• Work order
Please copy the listing that follows exactly, leaving out any pictures.

• Data section
□ □ □

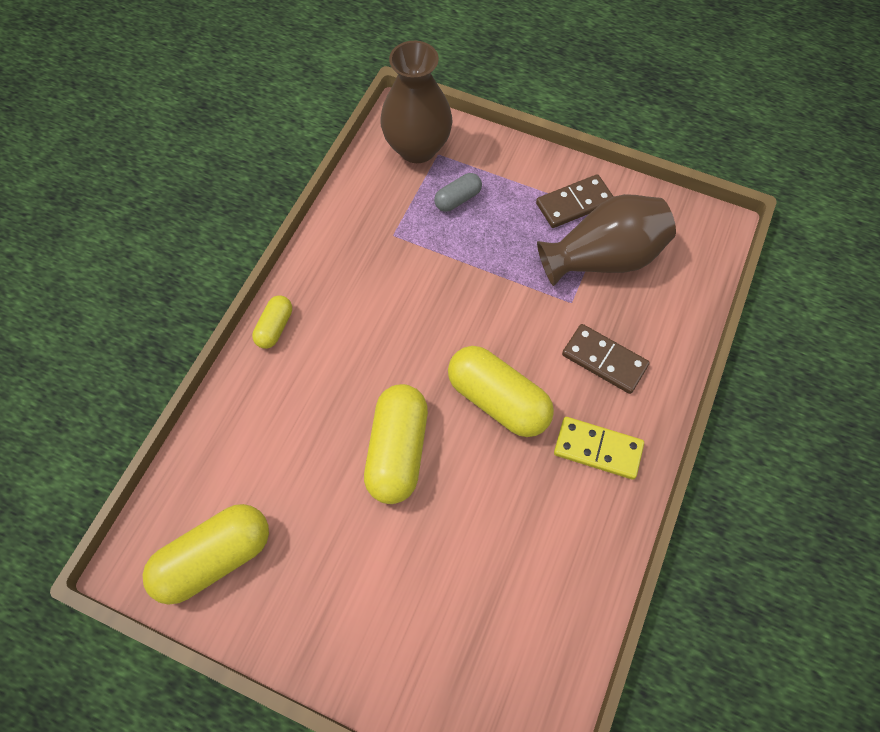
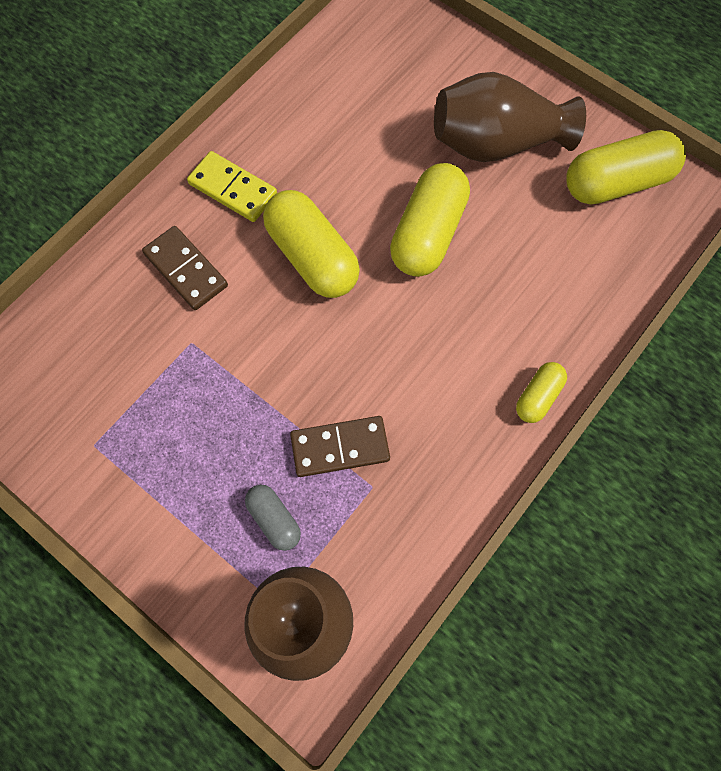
camera: 165 degrees left, 5 degrees up
(457, 199) = (274, 519): grey capsule -> grey capsule turned 75 degrees clockwise
(574, 203) = (128, 472): brown domino -> brown domino (340, 447)
(603, 258) = (129, 387): brown vase -> brown vase (496, 143)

□ □ □

• Task solution
camera: 165 degrees left, 5 degrees up
(457, 199) = (274, 519): grey capsule -> grey capsule turned 75 degrees clockwise
(574, 203) = (128, 472): brown domino -> brown domino (340, 447)
(603, 258) = (129, 387): brown vase -> brown vase (496, 143)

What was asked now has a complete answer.